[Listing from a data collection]
----------
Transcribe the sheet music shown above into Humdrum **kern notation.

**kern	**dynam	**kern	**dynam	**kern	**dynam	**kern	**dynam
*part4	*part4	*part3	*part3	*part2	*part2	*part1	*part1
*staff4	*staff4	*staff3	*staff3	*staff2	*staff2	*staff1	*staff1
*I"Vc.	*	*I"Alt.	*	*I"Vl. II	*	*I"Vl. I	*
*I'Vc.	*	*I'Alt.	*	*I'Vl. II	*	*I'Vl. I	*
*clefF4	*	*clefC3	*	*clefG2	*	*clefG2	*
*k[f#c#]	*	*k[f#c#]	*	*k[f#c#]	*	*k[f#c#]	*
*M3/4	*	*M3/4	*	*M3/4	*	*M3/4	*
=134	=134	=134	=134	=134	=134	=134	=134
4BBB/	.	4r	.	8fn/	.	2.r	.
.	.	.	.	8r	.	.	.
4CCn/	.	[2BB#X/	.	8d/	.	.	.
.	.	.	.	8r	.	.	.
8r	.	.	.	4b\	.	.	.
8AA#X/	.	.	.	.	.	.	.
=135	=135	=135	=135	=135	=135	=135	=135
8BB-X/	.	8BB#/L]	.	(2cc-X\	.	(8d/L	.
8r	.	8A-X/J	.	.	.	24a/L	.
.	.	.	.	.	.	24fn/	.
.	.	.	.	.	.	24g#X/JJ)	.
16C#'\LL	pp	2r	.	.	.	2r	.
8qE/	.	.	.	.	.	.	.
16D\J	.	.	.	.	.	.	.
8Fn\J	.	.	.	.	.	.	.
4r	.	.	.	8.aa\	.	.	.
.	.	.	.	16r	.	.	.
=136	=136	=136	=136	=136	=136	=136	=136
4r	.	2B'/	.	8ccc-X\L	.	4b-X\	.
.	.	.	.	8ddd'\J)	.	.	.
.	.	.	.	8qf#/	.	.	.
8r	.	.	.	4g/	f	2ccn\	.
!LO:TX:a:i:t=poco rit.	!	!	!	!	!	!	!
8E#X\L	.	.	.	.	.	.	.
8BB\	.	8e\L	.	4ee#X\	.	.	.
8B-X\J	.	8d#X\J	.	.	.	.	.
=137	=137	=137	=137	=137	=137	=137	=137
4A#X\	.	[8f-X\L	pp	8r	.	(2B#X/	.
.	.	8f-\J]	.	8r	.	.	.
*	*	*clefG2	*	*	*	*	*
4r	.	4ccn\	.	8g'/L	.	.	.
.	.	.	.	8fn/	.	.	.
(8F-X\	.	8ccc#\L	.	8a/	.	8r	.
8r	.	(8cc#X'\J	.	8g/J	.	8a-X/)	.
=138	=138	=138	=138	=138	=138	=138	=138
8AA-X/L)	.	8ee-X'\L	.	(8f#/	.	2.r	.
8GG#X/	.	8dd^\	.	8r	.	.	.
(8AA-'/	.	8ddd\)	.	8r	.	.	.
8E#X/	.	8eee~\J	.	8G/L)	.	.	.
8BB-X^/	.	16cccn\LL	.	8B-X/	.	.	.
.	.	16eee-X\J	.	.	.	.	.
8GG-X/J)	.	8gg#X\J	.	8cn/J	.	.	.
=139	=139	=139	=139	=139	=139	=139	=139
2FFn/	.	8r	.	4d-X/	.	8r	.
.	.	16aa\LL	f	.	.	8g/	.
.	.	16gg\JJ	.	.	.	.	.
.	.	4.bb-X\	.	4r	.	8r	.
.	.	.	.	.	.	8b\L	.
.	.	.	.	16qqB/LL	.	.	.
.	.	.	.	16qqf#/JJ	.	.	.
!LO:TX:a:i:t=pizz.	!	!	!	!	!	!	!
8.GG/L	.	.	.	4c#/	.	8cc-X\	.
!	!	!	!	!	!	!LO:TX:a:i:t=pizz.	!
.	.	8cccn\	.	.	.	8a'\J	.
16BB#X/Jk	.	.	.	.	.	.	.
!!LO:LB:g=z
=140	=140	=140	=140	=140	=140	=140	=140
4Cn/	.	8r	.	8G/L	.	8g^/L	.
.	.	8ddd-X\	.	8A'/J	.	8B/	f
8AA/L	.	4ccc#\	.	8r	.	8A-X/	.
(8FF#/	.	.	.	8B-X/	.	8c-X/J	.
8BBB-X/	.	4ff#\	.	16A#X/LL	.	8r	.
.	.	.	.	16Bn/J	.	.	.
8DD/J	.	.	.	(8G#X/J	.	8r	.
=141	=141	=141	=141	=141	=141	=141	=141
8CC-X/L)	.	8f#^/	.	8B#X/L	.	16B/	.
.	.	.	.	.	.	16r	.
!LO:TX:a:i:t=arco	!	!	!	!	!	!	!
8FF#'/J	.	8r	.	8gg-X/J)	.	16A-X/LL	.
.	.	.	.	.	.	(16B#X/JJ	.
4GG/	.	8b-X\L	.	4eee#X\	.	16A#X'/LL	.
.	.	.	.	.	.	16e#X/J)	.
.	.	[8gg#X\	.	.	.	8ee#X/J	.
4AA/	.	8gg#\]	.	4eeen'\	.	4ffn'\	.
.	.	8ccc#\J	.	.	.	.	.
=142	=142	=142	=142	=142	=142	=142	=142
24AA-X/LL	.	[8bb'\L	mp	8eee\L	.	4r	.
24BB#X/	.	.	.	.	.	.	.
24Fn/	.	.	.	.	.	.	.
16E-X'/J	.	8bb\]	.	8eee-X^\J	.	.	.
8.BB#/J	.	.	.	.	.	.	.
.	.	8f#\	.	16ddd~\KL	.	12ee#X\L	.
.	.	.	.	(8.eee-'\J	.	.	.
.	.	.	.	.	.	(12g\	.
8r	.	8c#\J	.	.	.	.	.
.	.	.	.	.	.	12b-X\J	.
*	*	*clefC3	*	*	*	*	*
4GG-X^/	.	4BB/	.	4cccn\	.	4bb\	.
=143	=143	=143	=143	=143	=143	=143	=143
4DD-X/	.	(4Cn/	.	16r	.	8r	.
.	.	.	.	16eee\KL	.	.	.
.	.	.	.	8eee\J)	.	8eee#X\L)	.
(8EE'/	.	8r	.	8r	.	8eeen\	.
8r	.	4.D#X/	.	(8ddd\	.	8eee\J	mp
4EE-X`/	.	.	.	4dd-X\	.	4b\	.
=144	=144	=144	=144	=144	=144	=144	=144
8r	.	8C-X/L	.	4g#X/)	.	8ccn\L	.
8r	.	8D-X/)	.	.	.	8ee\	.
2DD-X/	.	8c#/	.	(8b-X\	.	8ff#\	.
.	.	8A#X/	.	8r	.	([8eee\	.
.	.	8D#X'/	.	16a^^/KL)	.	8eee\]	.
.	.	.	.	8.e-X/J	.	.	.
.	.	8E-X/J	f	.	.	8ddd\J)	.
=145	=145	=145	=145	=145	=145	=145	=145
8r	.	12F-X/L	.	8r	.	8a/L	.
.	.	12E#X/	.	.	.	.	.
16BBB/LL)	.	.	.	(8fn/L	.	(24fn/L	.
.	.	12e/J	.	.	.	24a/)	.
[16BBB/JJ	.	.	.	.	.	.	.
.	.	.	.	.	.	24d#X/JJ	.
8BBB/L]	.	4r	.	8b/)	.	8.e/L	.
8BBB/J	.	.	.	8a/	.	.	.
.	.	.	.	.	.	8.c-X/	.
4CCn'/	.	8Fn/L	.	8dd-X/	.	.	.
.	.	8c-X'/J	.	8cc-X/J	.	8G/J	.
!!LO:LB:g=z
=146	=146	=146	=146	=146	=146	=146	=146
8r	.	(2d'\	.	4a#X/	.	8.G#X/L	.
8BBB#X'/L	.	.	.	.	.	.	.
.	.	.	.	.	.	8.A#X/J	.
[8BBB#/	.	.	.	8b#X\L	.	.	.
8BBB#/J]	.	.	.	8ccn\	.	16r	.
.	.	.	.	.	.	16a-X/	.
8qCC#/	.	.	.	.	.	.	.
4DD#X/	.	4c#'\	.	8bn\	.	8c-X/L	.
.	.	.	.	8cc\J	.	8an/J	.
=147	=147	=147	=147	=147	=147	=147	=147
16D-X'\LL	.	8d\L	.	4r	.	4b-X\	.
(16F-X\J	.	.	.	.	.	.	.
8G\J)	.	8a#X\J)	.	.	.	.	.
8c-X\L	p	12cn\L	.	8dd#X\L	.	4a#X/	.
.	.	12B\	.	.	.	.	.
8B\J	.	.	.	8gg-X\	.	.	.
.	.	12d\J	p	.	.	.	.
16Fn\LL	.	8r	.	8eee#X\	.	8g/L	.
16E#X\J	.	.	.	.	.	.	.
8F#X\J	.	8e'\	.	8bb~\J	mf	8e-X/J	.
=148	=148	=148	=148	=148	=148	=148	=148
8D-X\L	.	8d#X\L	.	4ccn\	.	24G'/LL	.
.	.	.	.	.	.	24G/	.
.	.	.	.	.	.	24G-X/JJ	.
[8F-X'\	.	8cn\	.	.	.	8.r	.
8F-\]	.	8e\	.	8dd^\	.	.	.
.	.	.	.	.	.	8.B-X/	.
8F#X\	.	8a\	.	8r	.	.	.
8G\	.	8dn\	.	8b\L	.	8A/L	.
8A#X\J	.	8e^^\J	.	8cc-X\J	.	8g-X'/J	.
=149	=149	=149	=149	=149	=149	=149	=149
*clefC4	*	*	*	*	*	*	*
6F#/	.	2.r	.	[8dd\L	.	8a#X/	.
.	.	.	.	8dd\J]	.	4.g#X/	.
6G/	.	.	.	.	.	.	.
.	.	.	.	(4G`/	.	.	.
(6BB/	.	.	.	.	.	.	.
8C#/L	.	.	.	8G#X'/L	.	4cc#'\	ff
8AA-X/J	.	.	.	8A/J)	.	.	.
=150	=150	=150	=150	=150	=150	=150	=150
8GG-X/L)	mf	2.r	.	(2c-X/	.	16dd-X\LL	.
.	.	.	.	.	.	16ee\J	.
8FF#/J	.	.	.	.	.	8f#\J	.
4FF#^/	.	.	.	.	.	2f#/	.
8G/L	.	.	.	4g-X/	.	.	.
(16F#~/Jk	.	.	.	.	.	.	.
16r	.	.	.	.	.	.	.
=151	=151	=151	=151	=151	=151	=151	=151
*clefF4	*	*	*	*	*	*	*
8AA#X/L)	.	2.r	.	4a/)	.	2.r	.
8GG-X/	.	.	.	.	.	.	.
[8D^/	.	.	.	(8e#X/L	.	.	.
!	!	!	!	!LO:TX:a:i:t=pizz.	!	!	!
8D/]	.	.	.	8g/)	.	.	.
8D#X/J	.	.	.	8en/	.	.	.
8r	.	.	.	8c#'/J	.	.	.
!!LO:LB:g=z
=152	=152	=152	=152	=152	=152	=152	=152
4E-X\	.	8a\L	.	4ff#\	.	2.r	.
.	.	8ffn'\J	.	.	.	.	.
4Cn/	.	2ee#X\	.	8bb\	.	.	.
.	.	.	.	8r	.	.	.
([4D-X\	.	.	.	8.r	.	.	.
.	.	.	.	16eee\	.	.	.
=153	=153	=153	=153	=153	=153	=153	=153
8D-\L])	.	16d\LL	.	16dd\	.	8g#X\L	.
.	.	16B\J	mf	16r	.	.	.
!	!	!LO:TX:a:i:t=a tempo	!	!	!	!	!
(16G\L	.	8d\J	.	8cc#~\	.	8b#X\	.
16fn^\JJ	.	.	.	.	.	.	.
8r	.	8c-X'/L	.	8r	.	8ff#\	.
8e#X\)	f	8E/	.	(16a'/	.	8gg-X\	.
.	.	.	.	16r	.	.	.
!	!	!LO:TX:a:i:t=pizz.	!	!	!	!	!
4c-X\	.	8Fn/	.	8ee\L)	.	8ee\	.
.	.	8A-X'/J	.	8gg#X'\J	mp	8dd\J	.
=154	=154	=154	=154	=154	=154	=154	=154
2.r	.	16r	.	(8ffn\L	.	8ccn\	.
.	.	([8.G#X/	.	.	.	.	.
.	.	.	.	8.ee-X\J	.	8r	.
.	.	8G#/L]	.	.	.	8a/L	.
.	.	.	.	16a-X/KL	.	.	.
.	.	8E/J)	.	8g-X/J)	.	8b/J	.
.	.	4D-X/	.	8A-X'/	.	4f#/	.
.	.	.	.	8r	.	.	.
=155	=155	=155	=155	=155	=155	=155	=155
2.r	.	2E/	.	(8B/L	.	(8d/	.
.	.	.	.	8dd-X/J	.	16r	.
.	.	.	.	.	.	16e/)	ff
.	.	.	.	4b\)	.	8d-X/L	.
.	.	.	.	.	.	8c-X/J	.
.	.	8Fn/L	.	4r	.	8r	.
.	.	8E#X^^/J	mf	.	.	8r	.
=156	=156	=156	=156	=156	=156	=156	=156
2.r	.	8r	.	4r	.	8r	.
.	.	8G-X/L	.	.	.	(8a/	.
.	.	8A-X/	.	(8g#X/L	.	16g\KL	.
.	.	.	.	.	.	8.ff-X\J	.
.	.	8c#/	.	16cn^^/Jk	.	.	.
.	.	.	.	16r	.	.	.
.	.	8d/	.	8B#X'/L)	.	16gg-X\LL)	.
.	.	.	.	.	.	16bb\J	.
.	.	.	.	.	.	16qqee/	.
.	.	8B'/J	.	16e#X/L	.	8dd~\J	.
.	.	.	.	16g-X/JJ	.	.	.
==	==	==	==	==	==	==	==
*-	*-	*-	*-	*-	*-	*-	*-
----------
_What is being asked_
List every line of the listing above that contains the string "pizz".

_The output_
!LO:TX:a:i:t=pizz.	!	!	!	!	!	!	!
!	!	!	!	!	!	!LO:TX:a:i:t=pizz.	!
!	!	!	!	!LO:TX:a:i:t=pizz.	!	!	!
!	!	!LO:TX:a:i:t=pizz.	!	!	!	!	!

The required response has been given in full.